### WHAT YOU SHOULD DO:
Could you output the listing that follows exactly, without its images?

### SUPPLIED MATERIAL:
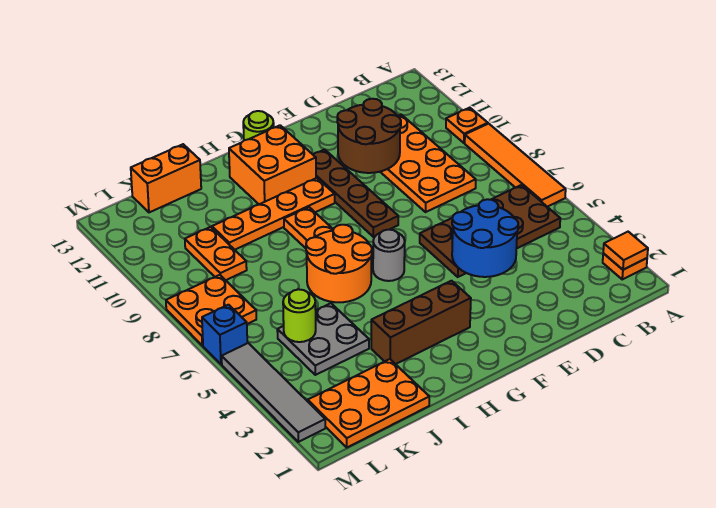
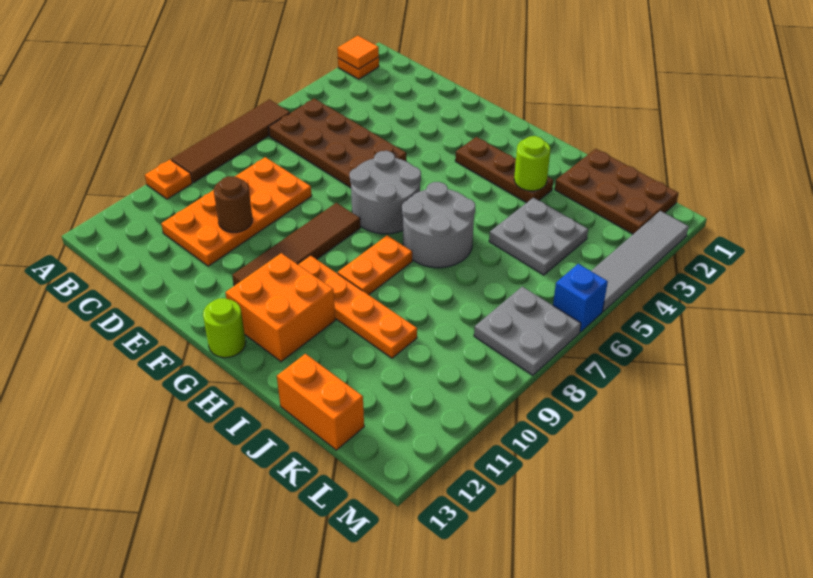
orange tile A6:A9 level 1 -> brown tile A6:A9 level 1
blue round brick D4:E5 level 2 -> none
brown round brick D10:E11 level 2 -> brown round brick D10 level 2
brown plate F8:F11 level 1 -> brown tile F8:F11 level 1
brown brick G3:I3 level 1 -> brown plate G3:I3 level 1
grey round brick G6 level 1 -> grey round brick F6:G7 level 1
orange round brick H6:I7 level 1 -> grey round brick H6:I7 level 1
orange plate J1:L2 level 1 -> brown plate J1:L2 level 1
lime round brick K5 level 2 -> lime round brick I3 level 2
orange plate K9:K10 level 1 -> none
orange plate L7:M8 level 1 -> grey plate L7:M8 level 1

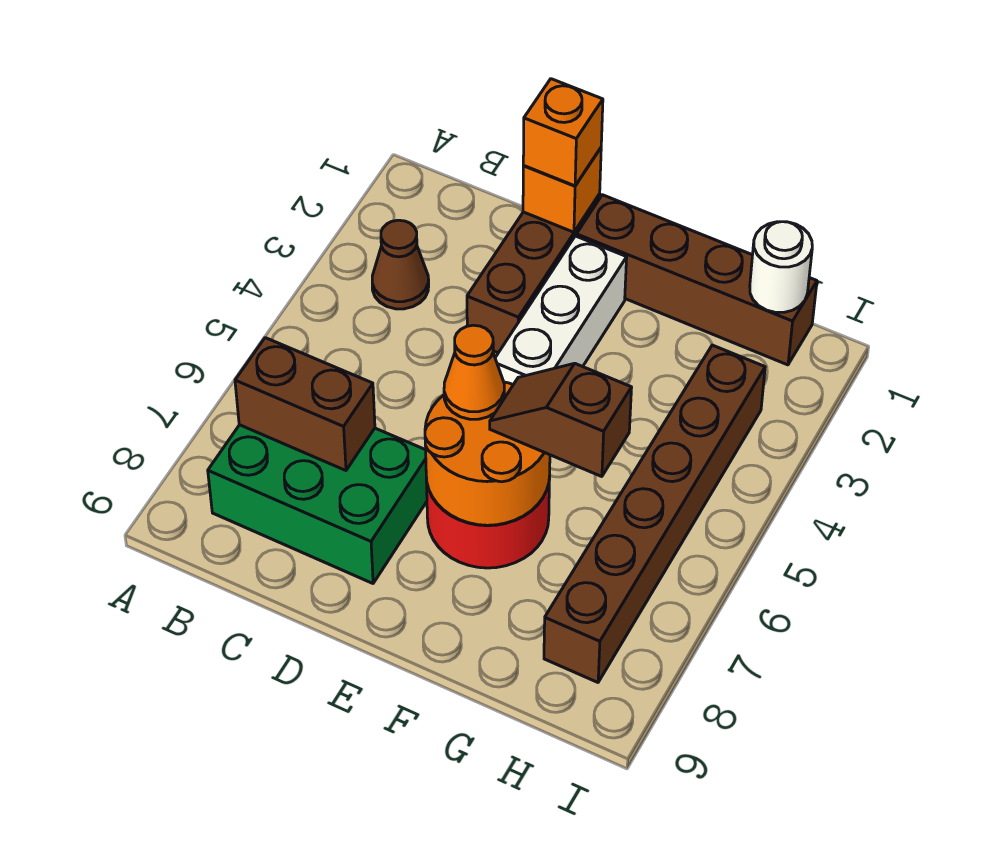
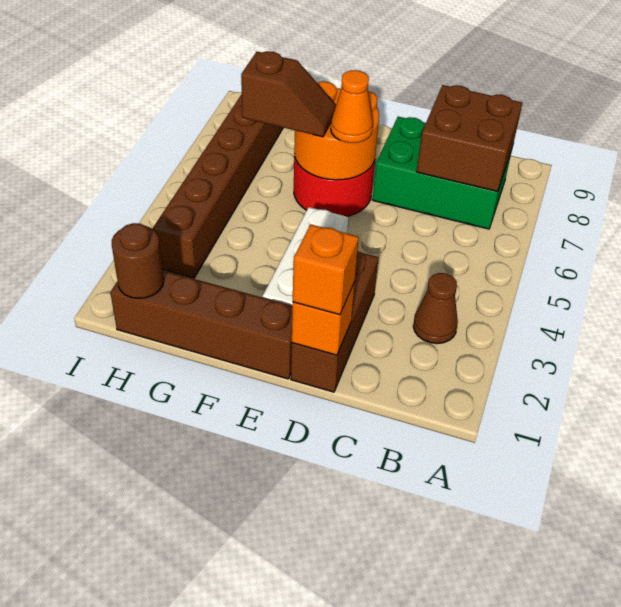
brown brick B7:C7 level 2 -> brown brick B7:C8 level 2
white round brick H1 level 2 -> brown round brick H1 level 2

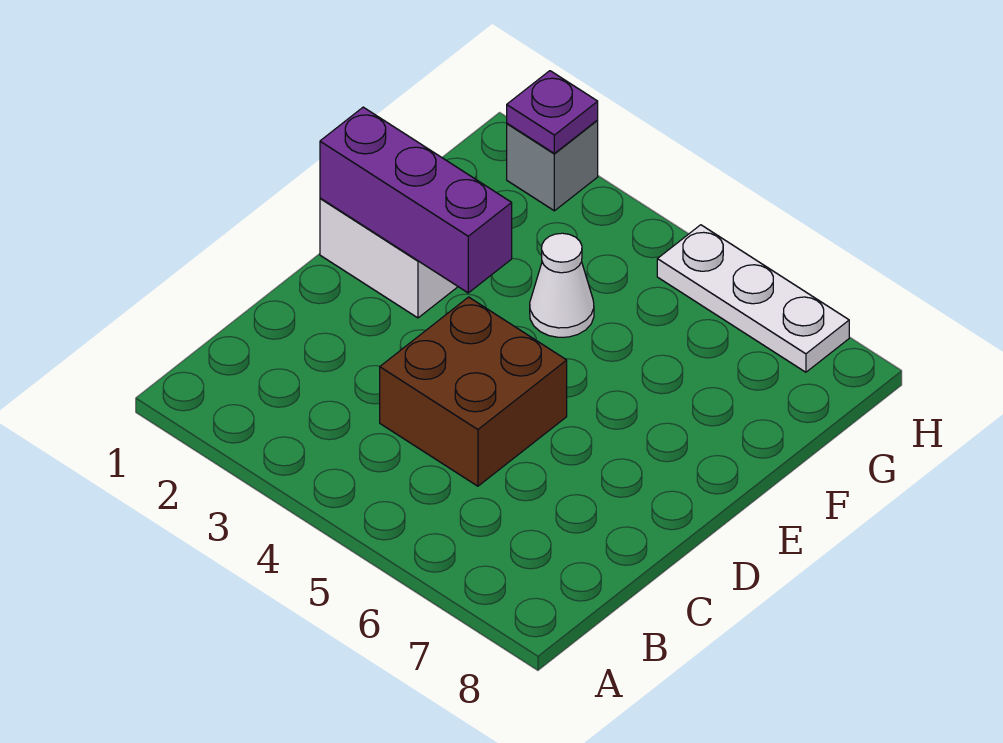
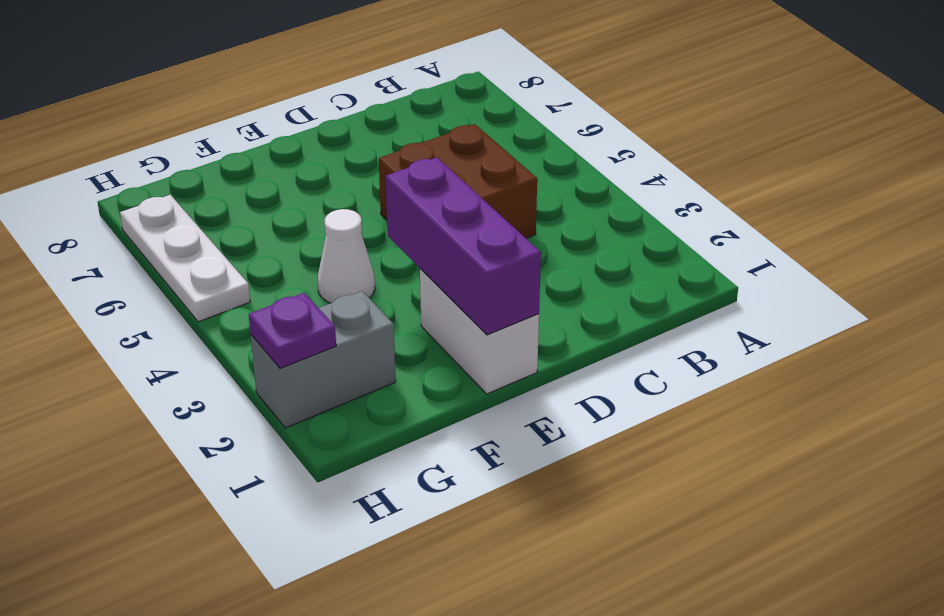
grey brick H2 level 1 -> grey brick G2:H2 level 1

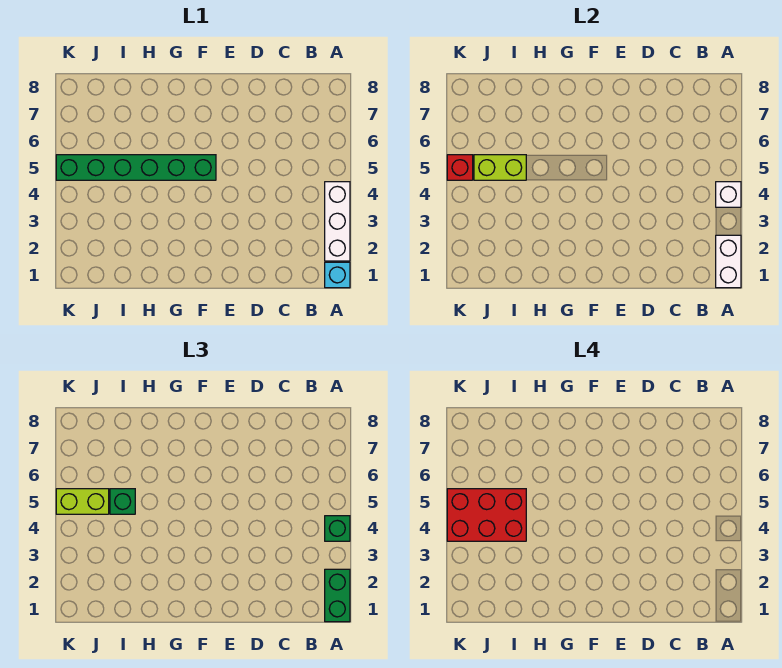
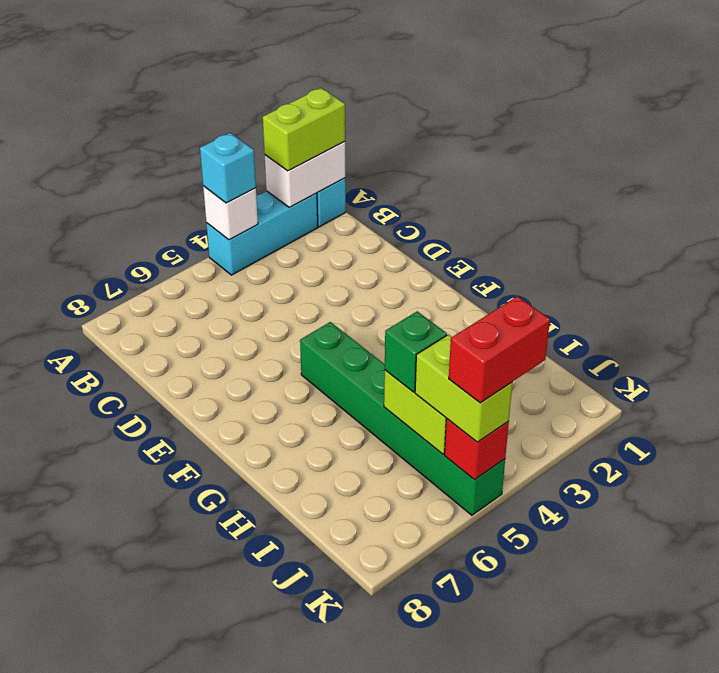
green brick A1:A2 level 3 -> lime brick A1:A2 level 3
white brick A2:A4 level 1 -> cyan brick A2:A4 level 1
green brick A4 level 3 -> cyan brick A4 level 3
red brick I4:K5 level 4 -> red brick K4:K5 level 4

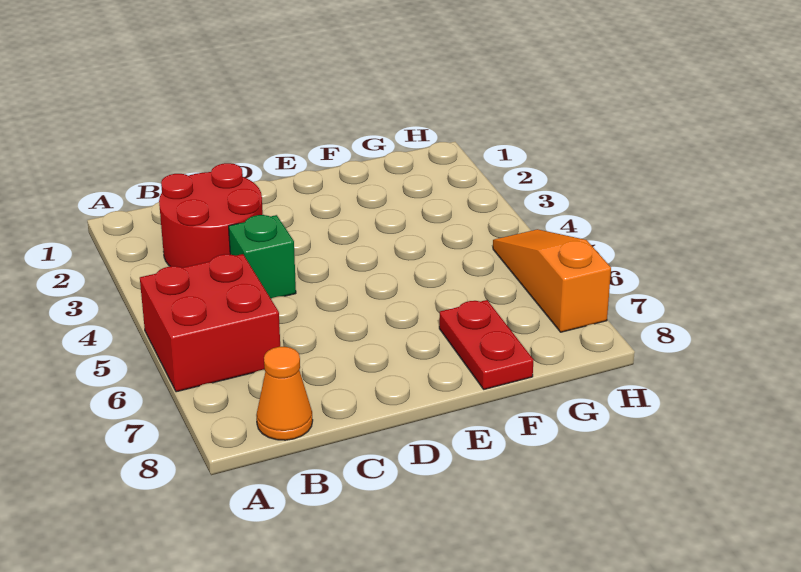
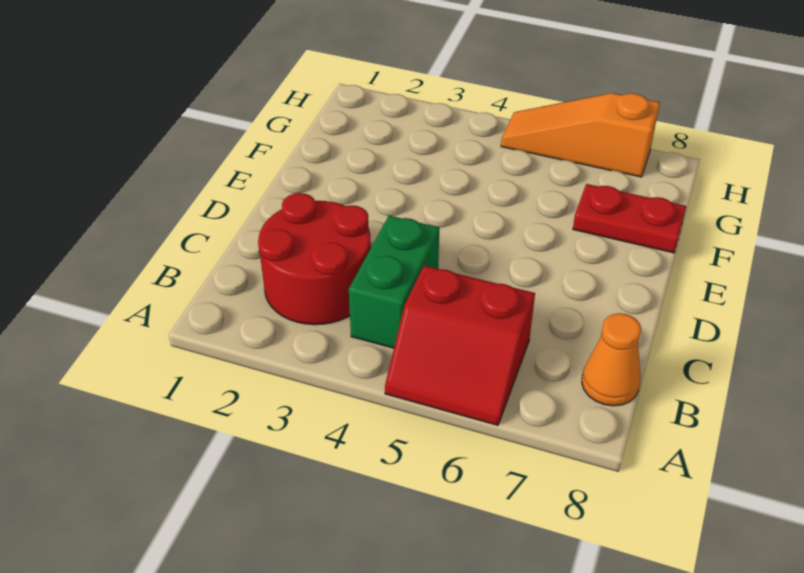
red brick A5:B6 level 1 -> red slope A5:B6 level 1 top B
green brick C4 level 1 -> green brick B4:C4 level 1

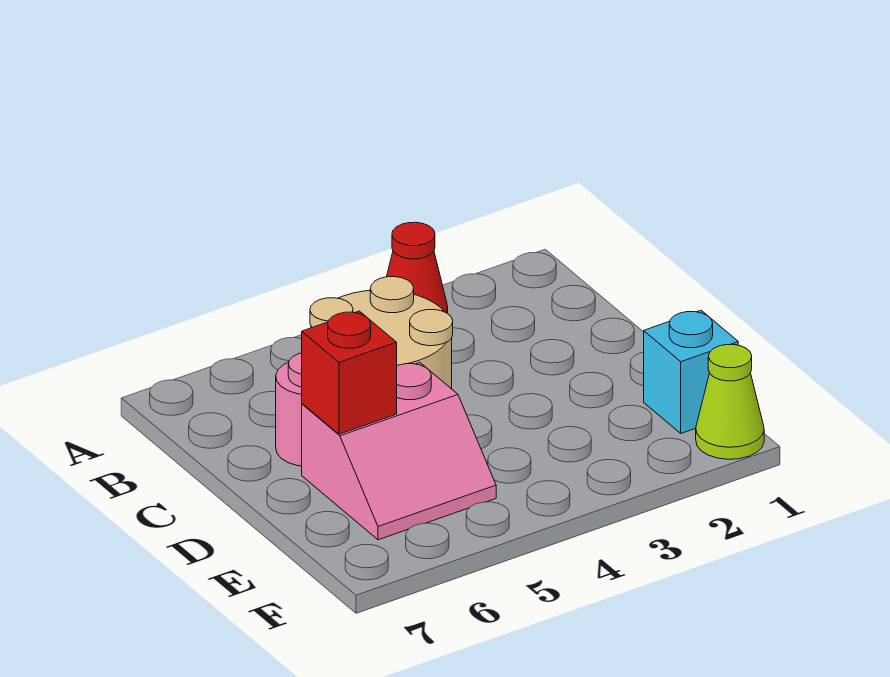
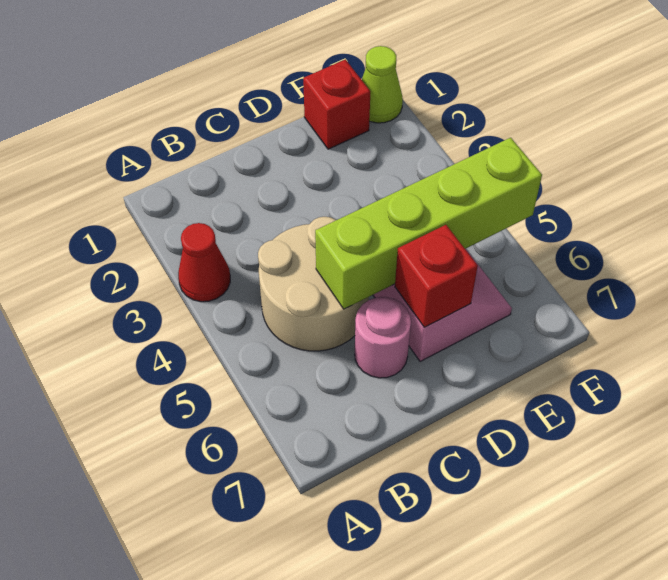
none -> lime brick C5:F5 level 2
cyan brick E1 level 1 -> red brick E1 level 1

### RESULT:
orange tile A6:A9 level 1 -> brown tile A6:A9 level 1
blue round brick D4:E5 level 2 -> none
brown round brick D10:E11 level 2 -> brown round brick D10 level 2
brown plate F8:F11 level 1 -> brown tile F8:F11 level 1
brown brick G3:I3 level 1 -> brown plate G3:I3 level 1
grey round brick G6 level 1 -> grey round brick F6:G7 level 1
orange round brick H6:I7 level 1 -> grey round brick H6:I7 level 1
orange plate J1:L2 level 1 -> brown plate J1:L2 level 1
lime round brick K5 level 2 -> lime round brick I3 level 2
orange plate K9:K10 level 1 -> none
orange plate L7:M8 level 1 -> grey plate L7:M8 level 1

brown brick B7:C7 level 2 -> brown brick B7:C8 level 2
white round brick H1 level 2 -> brown round brick H1 level 2

grey brick H2 level 1 -> grey brick G2:H2 level 1

green brick A1:A2 level 3 -> lime brick A1:A2 level 3
white brick A2:A4 level 1 -> cyan brick A2:A4 level 1
green brick A4 level 3 -> cyan brick A4 level 3
red brick I4:K5 level 4 -> red brick K4:K5 level 4

red brick A5:B6 level 1 -> red slope A5:B6 level 1 top B
green brick C4 level 1 -> green brick B4:C4 level 1

none -> lime brick C5:F5 level 2
cyan brick E1 level 1 -> red brick E1 level 1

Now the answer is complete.